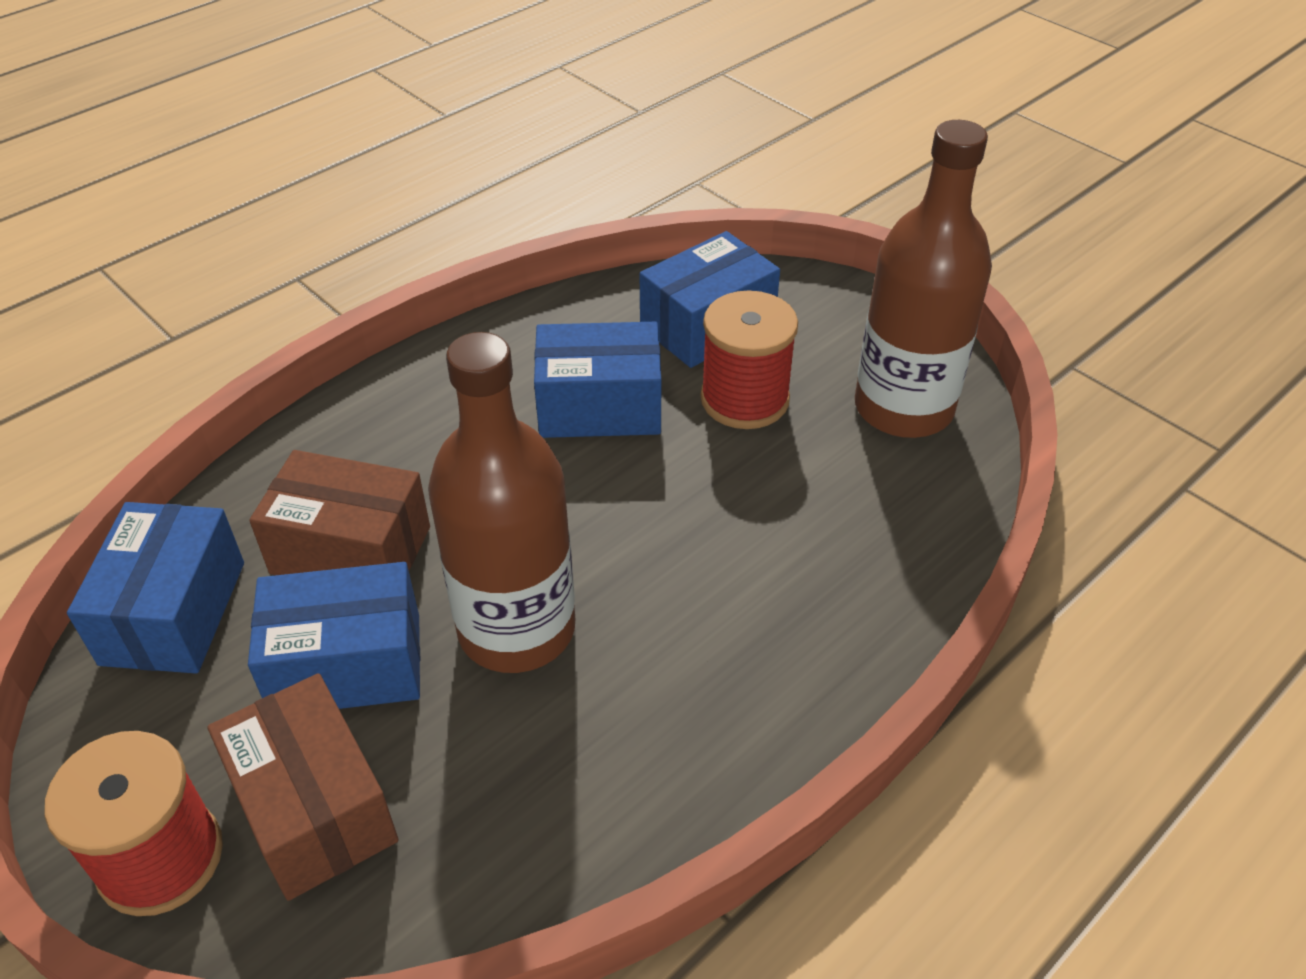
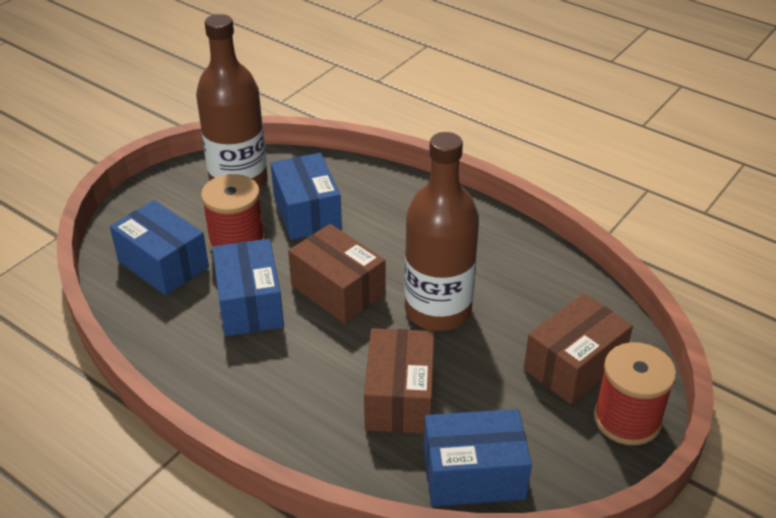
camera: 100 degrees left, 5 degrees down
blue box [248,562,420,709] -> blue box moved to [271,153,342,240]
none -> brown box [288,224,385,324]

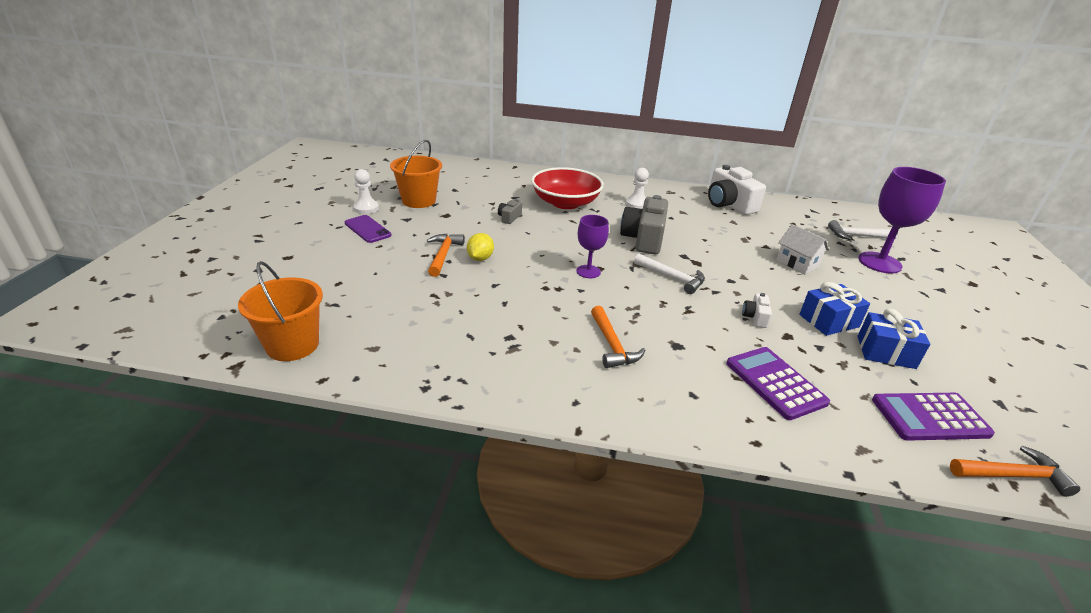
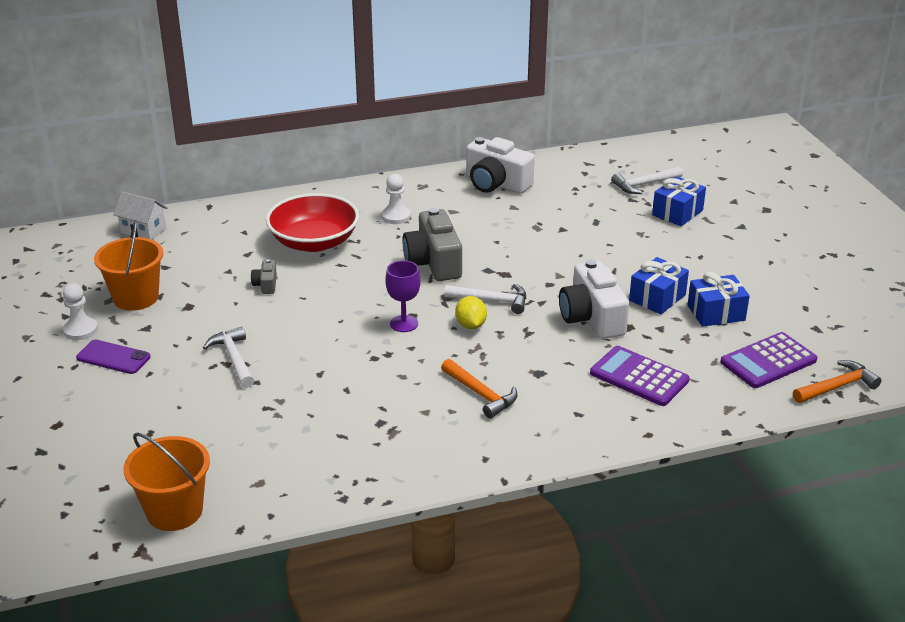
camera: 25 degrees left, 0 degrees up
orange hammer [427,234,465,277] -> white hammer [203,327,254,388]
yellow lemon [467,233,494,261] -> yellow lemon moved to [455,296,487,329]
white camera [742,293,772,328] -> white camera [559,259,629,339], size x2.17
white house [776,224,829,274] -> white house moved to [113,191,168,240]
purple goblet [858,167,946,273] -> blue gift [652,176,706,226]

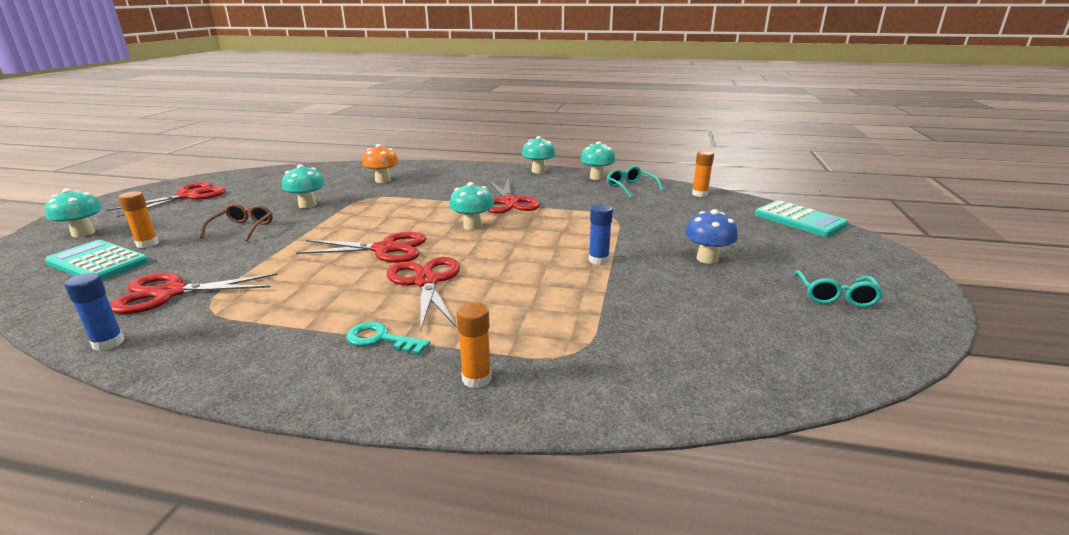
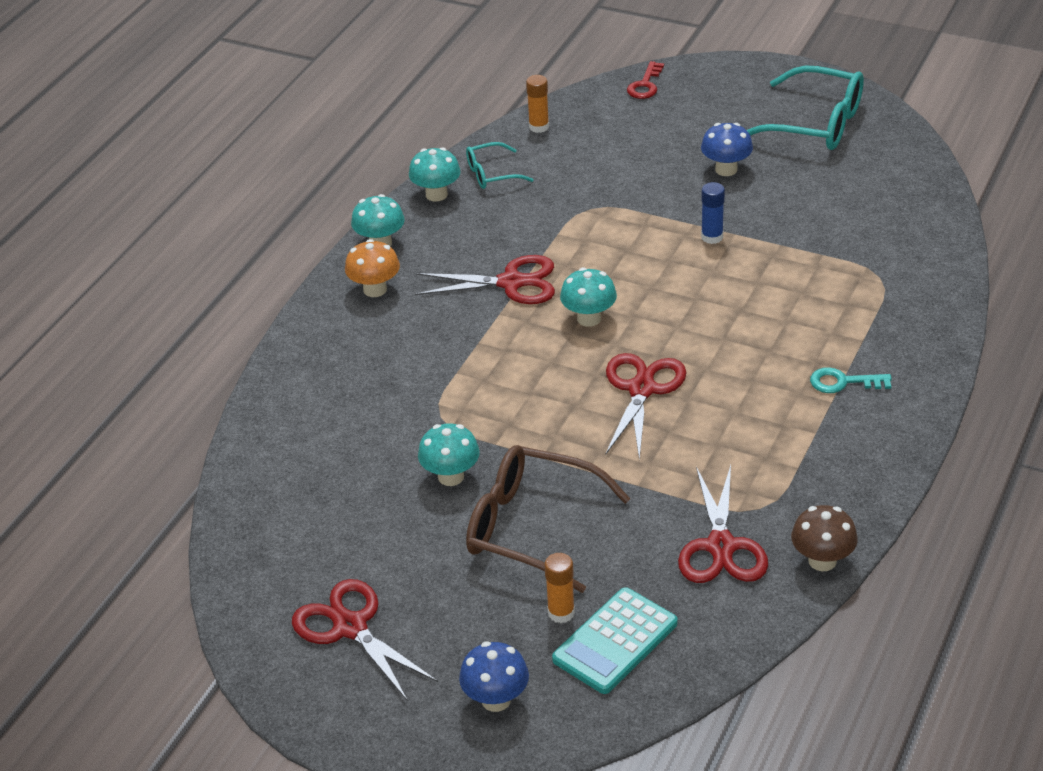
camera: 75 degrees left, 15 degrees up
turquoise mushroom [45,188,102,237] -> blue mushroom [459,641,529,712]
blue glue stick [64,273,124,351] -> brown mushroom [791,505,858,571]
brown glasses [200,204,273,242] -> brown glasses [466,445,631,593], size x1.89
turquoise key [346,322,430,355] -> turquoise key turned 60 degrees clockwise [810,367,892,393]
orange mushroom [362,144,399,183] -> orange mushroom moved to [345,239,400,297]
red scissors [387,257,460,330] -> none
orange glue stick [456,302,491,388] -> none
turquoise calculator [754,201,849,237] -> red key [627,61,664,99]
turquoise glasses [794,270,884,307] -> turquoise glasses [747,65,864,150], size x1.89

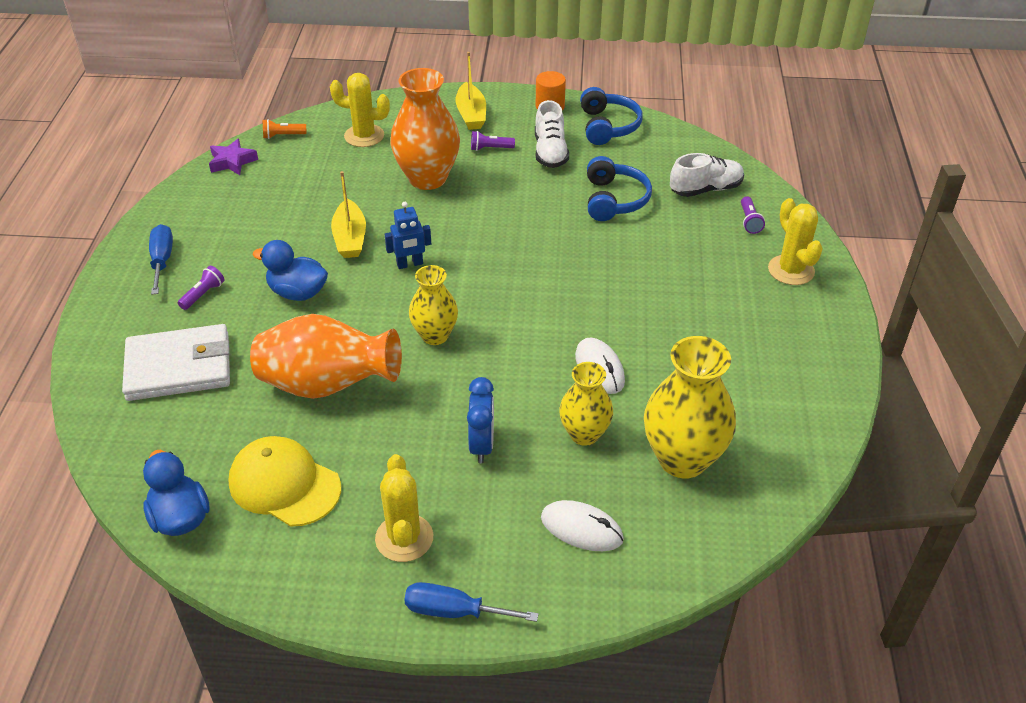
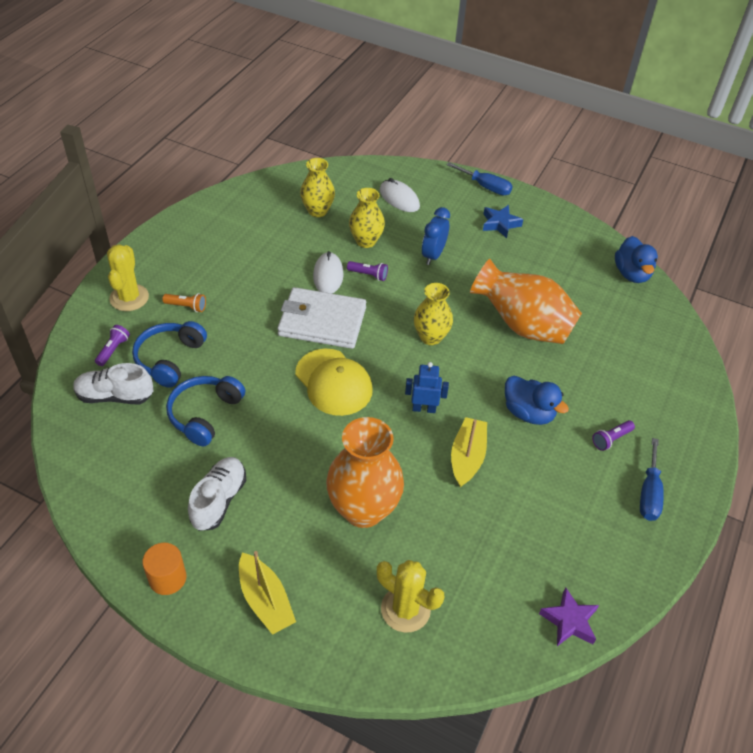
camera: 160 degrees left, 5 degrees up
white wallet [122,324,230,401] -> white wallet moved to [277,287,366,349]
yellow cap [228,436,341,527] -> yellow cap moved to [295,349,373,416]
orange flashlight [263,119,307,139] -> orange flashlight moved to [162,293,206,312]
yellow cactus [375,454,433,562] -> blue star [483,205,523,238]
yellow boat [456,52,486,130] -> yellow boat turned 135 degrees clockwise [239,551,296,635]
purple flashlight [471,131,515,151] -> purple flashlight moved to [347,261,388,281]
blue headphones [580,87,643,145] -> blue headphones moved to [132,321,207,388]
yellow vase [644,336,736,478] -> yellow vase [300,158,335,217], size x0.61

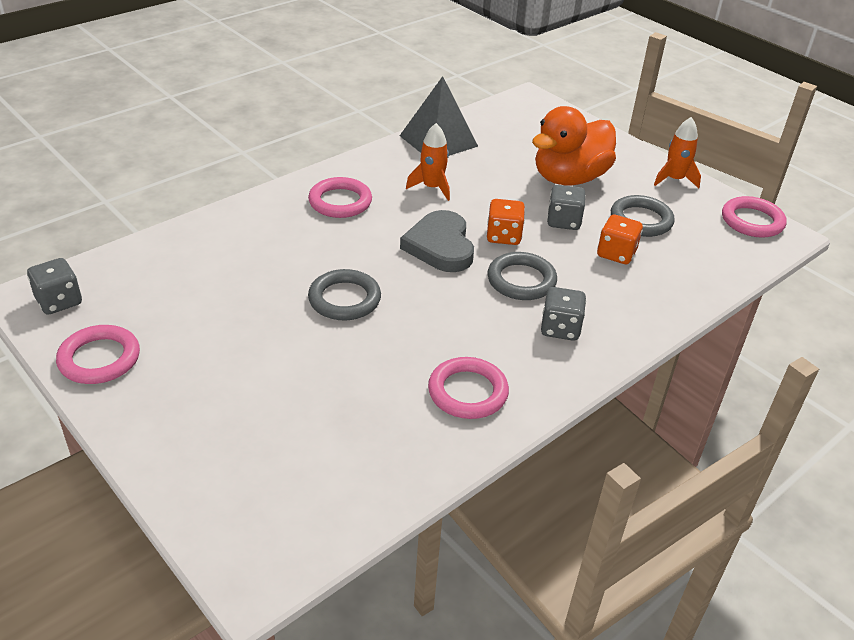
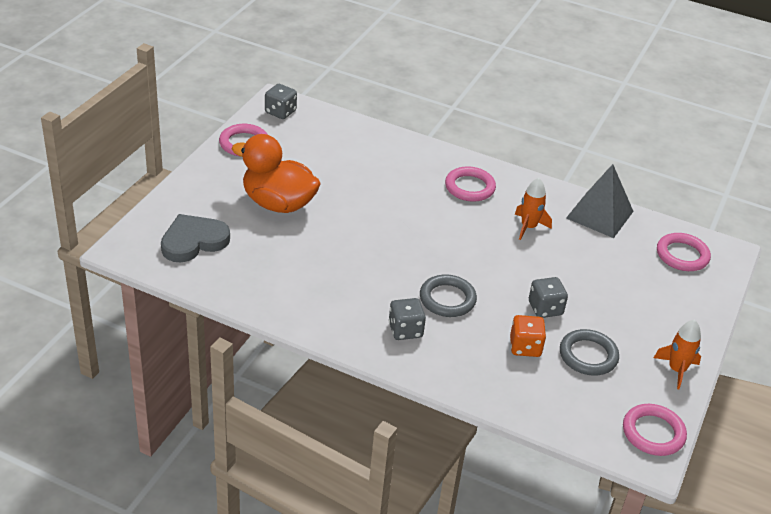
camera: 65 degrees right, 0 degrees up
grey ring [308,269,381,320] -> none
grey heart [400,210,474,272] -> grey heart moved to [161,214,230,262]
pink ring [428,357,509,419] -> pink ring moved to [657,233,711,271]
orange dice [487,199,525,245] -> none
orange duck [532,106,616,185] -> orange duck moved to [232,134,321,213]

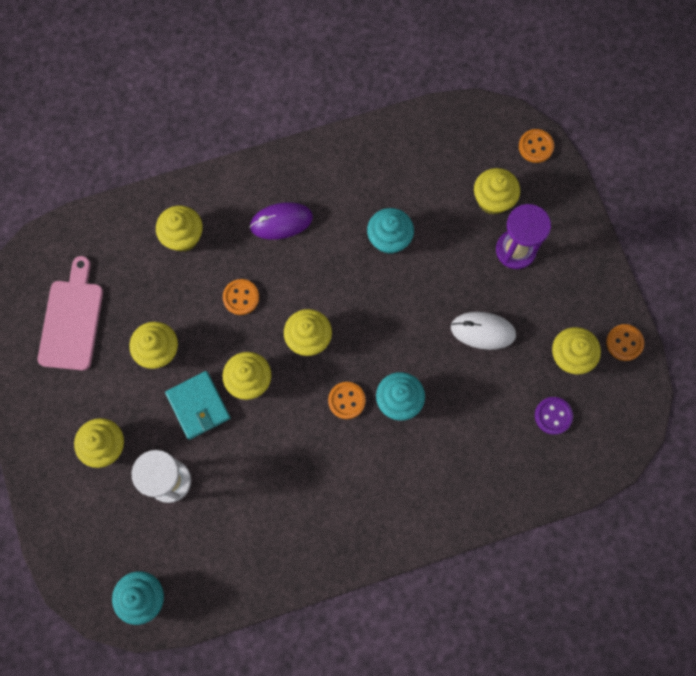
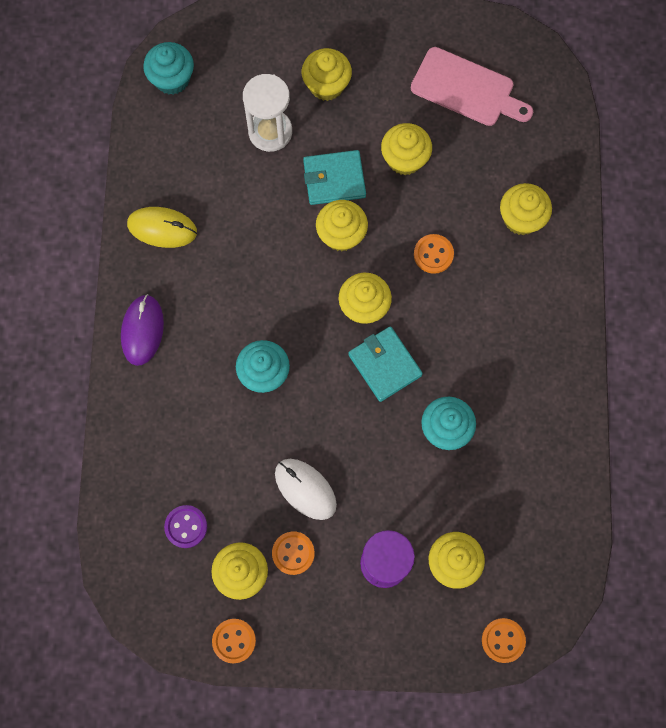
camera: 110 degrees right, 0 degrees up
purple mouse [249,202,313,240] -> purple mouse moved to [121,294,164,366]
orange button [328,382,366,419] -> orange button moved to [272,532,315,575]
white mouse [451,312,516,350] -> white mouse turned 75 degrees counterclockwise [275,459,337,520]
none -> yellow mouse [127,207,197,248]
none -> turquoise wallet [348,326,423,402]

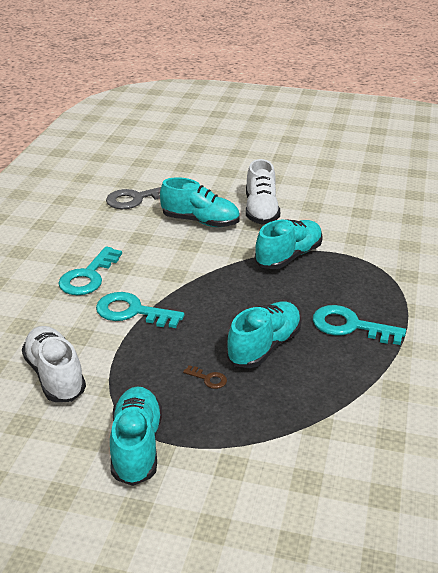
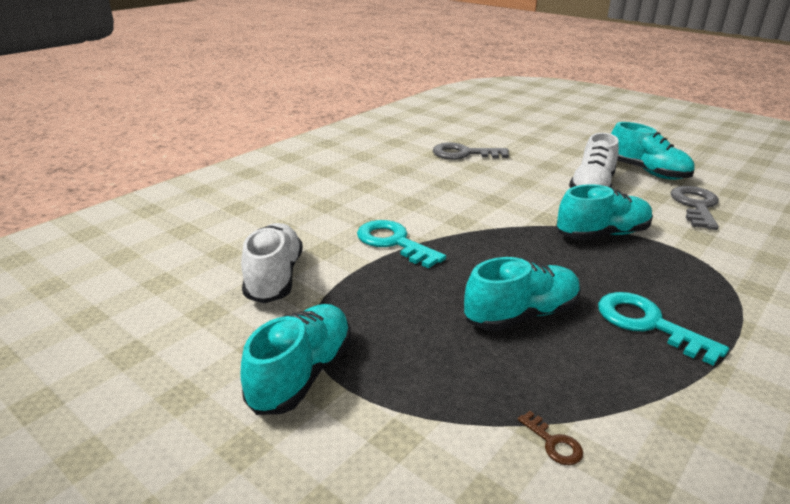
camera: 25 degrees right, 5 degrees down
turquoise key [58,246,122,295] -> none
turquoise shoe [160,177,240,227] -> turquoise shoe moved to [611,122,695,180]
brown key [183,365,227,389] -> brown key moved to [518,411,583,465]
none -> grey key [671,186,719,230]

◇ ◇ ◇

Reproduce the data above without a single change, please, but without its pictures.

camera: 100 degrees left, 5 degrees down
blue box [248,562,420,709] -> blue box moved to [271,153,342,240]
none -> brown box [288,224,385,324]

camera: 25 degrees left, 0 degrees up
orange hammer [427,234,465,277] -> white hammer [203,327,254,388]
yellow lemon [467,233,494,261] -> yellow lemon moved to [455,296,487,329]
white camera [742,293,772,328] -> white camera [559,259,629,339], size x2.17
white house [776,224,829,274] -> white house moved to [113,191,168,240]
purple goblet [858,167,946,273] -> blue gift [652,176,706,226]

camera: 75 degrees left, 15 degrees up
turquoise mushroom [45,188,102,237] -> blue mushroom [459,641,529,712]
blue glue stick [64,273,124,351] -> brown mushroom [791,505,858,571]
brown glasses [200,204,273,242] -> brown glasses [466,445,631,593], size x1.89
turquoise key [346,322,430,355] -> turquoise key turned 60 degrees clockwise [810,367,892,393]
orange mushroom [362,144,399,183] -> orange mushroom moved to [345,239,400,297]
red scissors [387,257,460,330] -> none
orange glue stick [456,302,491,388] -> none
turquoise calculator [754,201,849,237] -> red key [627,61,664,99]
turquoise glasses [794,270,884,307] -> turquoise glasses [747,65,864,150], size x1.89

camera: 160 degrees left, 5 degrees up
white wallet [122,324,230,401] -> white wallet moved to [277,287,366,349]
yellow cap [228,436,341,527] -> yellow cap moved to [295,349,373,416]
orange flashlight [263,119,307,139] -> orange flashlight moved to [162,293,206,312]
yellow cactus [375,454,433,562] -> blue star [483,205,523,238]
yellow boat [456,52,486,130] -> yellow boat turned 135 degrees clockwise [239,551,296,635]
purple flashlight [471,131,515,151] -> purple flashlight moved to [347,261,388,281]
blue headphones [580,87,643,145] -> blue headphones moved to [132,321,207,388]
yellow vase [644,336,736,478] -> yellow vase [300,158,335,217], size x0.61

camera: 65 degrees right, 0 degrees up
grey ring [308,269,381,320] -> none
grey heart [400,210,474,272] -> grey heart moved to [161,214,230,262]
pink ring [428,357,509,419] -> pink ring moved to [657,233,711,271]
orange dice [487,199,525,245] -> none
orange duck [532,106,616,185] -> orange duck moved to [232,134,321,213]

camera: 110 degrees right, 0 degrees up
purple mouse [249,202,313,240] -> purple mouse moved to [121,294,164,366]
orange button [328,382,366,419] -> orange button moved to [272,532,315,575]
white mouse [451,312,516,350] -> white mouse turned 75 degrees counterclockwise [275,459,337,520]
none -> yellow mouse [127,207,197,248]
none -> turquoise wallet [348,326,423,402]

camera: 25 degrees right, 5 degrees down
turquoise key [58,246,122,295] -> none
turquoise shoe [160,177,240,227] -> turquoise shoe moved to [611,122,695,180]
brown key [183,365,227,389] -> brown key moved to [518,411,583,465]
none -> grey key [671,186,719,230]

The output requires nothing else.